▶ Data shown
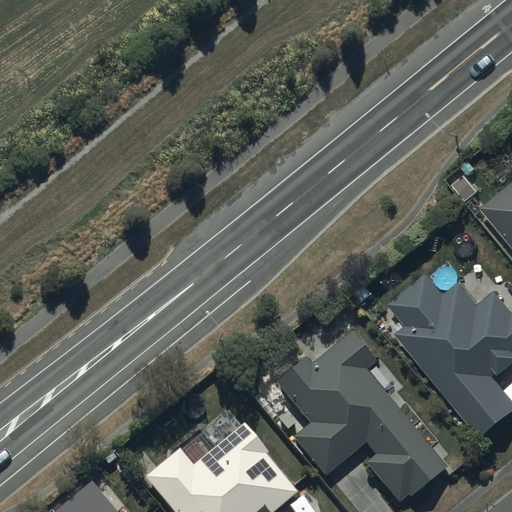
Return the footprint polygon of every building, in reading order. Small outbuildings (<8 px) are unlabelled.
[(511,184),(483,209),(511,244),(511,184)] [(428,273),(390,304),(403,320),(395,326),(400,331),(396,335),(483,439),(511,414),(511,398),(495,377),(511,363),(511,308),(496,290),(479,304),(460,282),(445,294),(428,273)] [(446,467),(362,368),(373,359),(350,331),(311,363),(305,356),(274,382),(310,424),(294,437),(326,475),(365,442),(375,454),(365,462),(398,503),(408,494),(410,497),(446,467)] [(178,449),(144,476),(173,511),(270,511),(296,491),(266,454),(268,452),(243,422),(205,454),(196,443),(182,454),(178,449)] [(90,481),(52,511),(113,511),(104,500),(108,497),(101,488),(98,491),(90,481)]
--
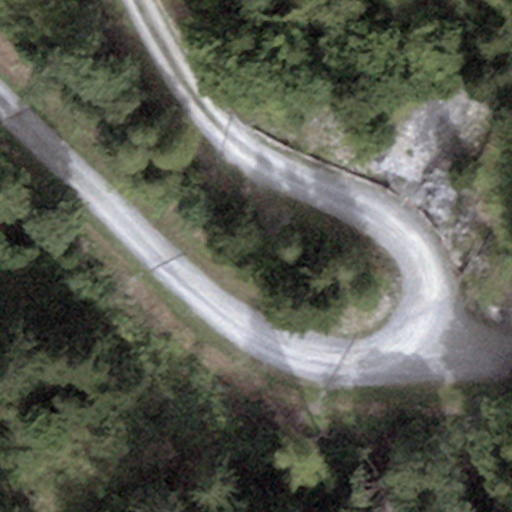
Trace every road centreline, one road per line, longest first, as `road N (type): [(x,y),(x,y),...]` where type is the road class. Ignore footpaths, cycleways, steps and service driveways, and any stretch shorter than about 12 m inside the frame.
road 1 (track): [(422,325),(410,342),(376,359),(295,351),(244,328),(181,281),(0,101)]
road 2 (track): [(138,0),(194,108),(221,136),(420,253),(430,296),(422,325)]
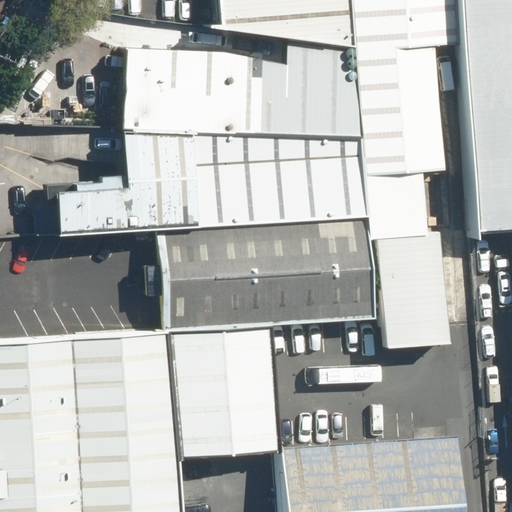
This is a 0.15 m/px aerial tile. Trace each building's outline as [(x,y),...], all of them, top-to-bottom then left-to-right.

▶ To do
Transcribe the stretch from the line that contains "Trace every road" through the line that contains "This is a 0.15", keeping every line as it stands. Leave the pictures out.

▶ Exercise response
Trace every road centreline, one road per line, longest first, as `road N (type): [(x,y),(x,y),...]` where type is the road class. Ignore footpaths, cycleways, steps and service driveways, and any stretch shorter than about 12 m inside the frame.
road 1 (track): [(422,325),(410,342),(376,359),(295,351),(244,328),(181,281),(0,101)]
road 2 (track): [(138,0),(194,108),(221,136),(420,253),(430,296),(422,325)]
This is a 0.15 m/px aerial tile. Trace each building's outline as [(x,y),...], all of them, top-to-bottom then left-to-right.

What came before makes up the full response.